What the task requires:
Using the data that follows, state the number of lines holding the word "none", and give no other output.
[[ Records open ]]
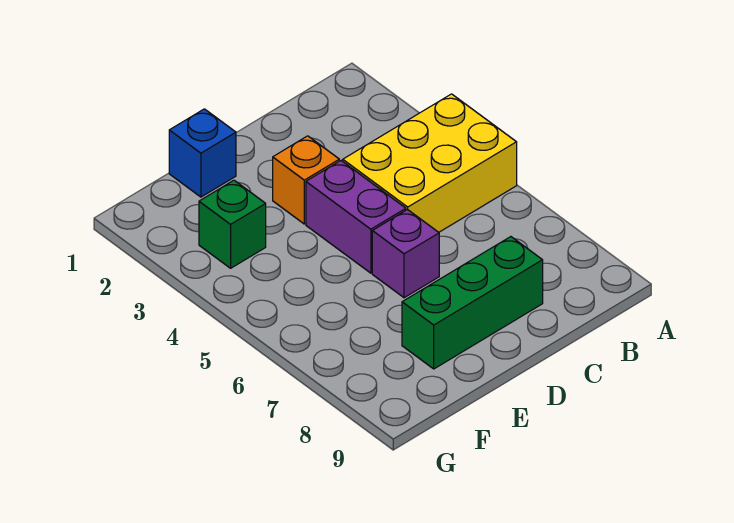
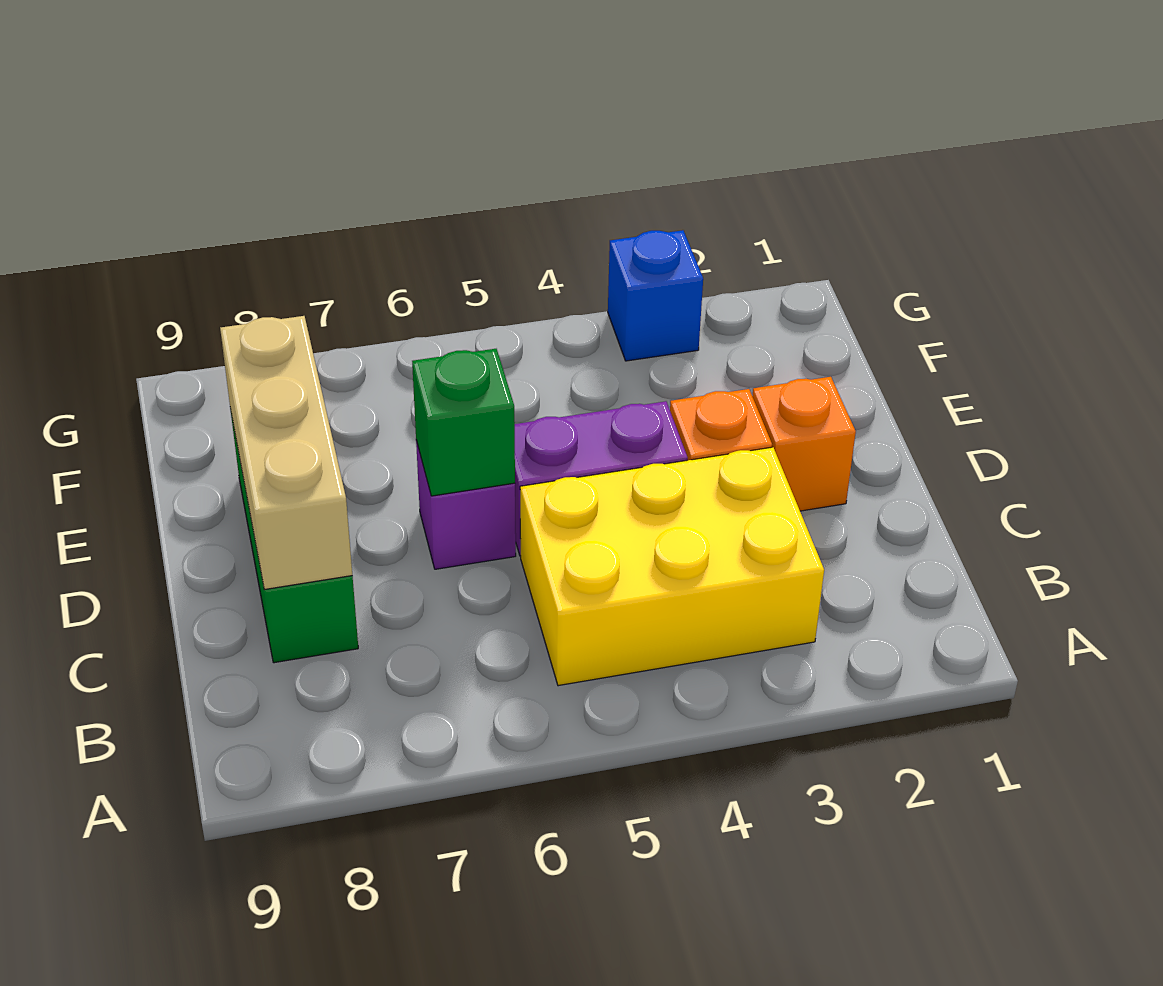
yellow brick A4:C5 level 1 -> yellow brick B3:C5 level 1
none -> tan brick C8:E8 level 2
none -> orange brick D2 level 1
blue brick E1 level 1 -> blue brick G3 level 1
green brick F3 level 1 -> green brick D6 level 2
[[ Records closed ]]
[[ Records open ]]
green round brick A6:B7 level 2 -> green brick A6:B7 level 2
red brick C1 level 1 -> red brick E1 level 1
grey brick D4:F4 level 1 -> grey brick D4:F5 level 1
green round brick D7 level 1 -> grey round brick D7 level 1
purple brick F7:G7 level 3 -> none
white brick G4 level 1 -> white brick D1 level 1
[[ Records closed ]]
Exercise result:
3